Exercise brief: The entries below hold a line with "U11: buffer 74LS07" and a line with "L3: none -> 15mH (+9V, N_10)". Return those lines and all that lie between them, exactly and only.
○ ○ ○
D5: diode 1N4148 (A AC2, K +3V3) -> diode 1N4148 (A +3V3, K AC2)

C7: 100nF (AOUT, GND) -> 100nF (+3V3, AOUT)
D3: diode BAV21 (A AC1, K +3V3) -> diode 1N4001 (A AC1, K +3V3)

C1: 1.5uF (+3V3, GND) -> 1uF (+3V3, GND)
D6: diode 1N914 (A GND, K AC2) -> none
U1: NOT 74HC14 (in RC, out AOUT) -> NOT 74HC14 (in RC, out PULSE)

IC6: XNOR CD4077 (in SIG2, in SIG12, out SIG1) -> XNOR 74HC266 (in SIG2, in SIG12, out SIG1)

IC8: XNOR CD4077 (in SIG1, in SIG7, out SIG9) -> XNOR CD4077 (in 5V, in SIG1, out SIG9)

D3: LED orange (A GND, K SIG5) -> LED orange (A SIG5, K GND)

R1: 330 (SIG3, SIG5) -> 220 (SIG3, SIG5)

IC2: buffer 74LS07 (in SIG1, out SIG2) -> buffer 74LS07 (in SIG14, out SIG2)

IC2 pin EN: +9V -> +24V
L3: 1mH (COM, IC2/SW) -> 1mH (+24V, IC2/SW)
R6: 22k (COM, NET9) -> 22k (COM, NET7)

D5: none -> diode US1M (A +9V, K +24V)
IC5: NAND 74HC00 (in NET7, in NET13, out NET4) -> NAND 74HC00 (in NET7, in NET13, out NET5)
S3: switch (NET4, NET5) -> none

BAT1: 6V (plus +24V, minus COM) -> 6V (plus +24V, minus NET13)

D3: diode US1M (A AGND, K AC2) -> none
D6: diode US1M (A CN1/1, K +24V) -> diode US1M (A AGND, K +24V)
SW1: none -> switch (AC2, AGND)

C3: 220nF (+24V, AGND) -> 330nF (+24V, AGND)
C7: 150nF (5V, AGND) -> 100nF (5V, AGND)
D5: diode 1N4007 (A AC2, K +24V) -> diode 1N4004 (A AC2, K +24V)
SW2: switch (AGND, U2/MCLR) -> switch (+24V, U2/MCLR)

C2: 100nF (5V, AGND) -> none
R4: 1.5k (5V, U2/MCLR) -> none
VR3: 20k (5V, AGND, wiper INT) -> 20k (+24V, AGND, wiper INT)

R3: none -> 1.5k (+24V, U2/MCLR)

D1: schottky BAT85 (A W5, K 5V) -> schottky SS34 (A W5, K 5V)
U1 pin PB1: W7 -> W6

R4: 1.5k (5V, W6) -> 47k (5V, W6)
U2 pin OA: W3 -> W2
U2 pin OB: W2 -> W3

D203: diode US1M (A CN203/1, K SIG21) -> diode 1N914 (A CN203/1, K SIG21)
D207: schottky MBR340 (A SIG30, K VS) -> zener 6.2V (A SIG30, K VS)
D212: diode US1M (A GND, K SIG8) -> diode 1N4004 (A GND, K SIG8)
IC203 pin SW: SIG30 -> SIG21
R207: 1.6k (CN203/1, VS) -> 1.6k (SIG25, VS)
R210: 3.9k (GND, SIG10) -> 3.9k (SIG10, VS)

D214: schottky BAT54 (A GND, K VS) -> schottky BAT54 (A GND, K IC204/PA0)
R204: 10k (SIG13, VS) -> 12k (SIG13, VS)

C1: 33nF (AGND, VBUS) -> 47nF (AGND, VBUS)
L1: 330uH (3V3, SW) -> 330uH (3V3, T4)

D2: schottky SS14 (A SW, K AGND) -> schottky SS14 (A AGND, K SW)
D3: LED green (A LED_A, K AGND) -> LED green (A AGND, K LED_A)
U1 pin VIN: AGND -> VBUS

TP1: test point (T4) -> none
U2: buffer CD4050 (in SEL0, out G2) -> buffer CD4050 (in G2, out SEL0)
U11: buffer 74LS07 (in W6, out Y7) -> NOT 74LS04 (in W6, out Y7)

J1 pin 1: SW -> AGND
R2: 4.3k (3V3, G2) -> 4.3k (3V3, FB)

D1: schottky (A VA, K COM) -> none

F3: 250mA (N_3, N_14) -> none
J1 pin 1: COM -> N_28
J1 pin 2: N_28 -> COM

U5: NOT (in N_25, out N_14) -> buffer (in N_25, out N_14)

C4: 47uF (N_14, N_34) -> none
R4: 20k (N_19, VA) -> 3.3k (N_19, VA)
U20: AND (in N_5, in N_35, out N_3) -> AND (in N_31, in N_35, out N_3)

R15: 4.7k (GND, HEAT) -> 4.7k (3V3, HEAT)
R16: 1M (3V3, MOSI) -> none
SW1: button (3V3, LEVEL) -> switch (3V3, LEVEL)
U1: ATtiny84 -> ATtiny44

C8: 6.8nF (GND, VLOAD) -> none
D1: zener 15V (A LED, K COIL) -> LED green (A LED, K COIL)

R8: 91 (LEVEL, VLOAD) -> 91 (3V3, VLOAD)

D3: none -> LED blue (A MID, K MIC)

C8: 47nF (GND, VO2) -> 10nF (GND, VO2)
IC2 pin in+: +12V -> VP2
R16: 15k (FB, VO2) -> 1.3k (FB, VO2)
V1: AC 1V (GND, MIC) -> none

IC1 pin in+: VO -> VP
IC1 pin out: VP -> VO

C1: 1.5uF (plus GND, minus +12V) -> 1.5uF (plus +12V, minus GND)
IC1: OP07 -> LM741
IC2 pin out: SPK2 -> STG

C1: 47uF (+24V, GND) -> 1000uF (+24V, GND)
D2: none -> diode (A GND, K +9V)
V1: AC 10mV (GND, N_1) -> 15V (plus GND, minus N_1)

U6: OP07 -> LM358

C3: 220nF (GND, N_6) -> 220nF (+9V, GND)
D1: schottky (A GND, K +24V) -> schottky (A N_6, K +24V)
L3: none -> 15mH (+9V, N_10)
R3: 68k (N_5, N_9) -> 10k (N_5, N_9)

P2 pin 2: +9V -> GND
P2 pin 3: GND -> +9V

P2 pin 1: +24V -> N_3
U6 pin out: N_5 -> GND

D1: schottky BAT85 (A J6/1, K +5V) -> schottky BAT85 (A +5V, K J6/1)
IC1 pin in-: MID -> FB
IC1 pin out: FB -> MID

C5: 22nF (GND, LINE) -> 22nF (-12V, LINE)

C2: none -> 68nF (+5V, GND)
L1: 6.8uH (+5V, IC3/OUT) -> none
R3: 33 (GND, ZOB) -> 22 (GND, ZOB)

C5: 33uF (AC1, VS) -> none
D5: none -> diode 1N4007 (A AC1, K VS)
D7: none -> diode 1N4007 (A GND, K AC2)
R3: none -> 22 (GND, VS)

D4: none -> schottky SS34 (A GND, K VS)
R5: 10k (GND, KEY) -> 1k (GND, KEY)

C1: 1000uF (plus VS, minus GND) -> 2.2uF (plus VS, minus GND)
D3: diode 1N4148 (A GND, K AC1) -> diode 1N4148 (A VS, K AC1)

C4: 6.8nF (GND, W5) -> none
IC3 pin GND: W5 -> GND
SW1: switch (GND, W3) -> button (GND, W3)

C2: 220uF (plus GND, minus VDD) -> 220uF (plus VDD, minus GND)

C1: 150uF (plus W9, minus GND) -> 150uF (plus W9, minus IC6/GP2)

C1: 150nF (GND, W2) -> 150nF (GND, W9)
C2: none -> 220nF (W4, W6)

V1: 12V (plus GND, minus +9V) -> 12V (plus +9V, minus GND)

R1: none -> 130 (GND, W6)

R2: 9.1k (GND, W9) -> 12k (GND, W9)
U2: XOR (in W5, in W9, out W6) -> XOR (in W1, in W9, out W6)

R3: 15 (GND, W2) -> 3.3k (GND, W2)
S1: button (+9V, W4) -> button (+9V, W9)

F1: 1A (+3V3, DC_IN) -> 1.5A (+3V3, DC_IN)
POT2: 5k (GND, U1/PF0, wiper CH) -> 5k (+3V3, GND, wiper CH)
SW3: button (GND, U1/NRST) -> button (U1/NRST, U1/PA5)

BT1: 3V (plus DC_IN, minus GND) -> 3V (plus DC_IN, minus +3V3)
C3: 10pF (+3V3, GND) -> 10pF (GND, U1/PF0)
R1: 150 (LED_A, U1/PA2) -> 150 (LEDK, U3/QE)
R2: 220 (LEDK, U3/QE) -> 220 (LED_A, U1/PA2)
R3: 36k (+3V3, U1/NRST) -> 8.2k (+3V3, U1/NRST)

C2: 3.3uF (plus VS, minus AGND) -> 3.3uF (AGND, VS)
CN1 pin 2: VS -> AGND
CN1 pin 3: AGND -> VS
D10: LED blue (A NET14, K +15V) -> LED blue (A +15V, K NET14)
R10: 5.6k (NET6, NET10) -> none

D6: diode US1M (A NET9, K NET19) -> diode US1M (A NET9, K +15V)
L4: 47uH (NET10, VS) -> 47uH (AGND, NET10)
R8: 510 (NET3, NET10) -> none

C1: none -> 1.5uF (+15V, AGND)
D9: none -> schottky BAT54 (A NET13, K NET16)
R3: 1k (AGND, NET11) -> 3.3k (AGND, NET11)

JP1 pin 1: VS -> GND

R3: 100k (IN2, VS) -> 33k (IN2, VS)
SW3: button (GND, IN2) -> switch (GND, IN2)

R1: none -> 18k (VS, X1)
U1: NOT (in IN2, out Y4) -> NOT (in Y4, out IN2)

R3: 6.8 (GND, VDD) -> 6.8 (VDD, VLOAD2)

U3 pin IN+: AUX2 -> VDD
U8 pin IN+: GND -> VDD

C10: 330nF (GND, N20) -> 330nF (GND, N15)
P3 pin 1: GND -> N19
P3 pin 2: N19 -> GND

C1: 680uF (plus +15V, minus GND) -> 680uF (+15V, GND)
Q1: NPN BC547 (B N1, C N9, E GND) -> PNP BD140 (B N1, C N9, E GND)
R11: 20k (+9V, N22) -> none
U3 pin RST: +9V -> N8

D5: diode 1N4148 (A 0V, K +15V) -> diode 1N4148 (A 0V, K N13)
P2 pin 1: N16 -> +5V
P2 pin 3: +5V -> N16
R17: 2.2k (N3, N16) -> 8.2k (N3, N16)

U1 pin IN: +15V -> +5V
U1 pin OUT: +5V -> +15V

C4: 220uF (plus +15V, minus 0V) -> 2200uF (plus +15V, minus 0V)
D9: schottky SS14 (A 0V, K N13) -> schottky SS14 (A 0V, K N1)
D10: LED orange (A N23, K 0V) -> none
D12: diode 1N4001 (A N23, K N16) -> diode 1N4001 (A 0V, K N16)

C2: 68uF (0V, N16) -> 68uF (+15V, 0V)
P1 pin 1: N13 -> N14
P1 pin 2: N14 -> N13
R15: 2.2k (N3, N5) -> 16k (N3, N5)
○ ○ ○
Response to the exercise:
U11: buffer 74LS07 (in W6, out Y7) -> NOT 74LS04 (in W6, out Y7)

J1 pin 1: SW -> AGND
R2: 4.3k (3V3, G2) -> 4.3k (3V3, FB)

D1: schottky (A VA, K COM) -> none

F3: 250mA (N_3, N_14) -> none
J1 pin 1: COM -> N_28
J1 pin 2: N_28 -> COM

U5: NOT (in N_25, out N_14) -> buffer (in N_25, out N_14)

C4: 47uF (N_14, N_34) -> none
R4: 20k (N_19, VA) -> 3.3k (N_19, VA)
U20: AND (in N_5, in N_35, out N_3) -> AND (in N_31, in N_35, out N_3)

R15: 4.7k (GND, HEAT) -> 4.7k (3V3, HEAT)
R16: 1M (3V3, MOSI) -> none
SW1: button (3V3, LEVEL) -> switch (3V3, LEVEL)
U1: ATtiny84 -> ATtiny44

C8: 6.8nF (GND, VLOAD) -> none
D1: zener 15V (A LED, K COIL) -> LED green (A LED, K COIL)

R8: 91 (LEVEL, VLOAD) -> 91 (3V3, VLOAD)

D3: none -> LED blue (A MID, K MIC)

C8: 47nF (GND, VO2) -> 10nF (GND, VO2)
IC2 pin in+: +12V -> VP2
R16: 15k (FB, VO2) -> 1.3k (FB, VO2)
V1: AC 1V (GND, MIC) -> none

IC1 pin in+: VO -> VP
IC1 pin out: VP -> VO

C1: 1.5uF (plus GND, minus +12V) -> 1.5uF (plus +12V, minus GND)
IC1: OP07 -> LM741
IC2 pin out: SPK2 -> STG

C1: 47uF (+24V, GND) -> 1000uF (+24V, GND)
D2: none -> diode (A GND, K +9V)
V1: AC 10mV (GND, N_1) -> 15V (plus GND, minus N_1)

U6: OP07 -> LM358

C3: 220nF (GND, N_6) -> 220nF (+9V, GND)
D1: schottky (A GND, K +24V) -> schottky (A N_6, K +24V)
L3: none -> 15mH (+9V, N_10)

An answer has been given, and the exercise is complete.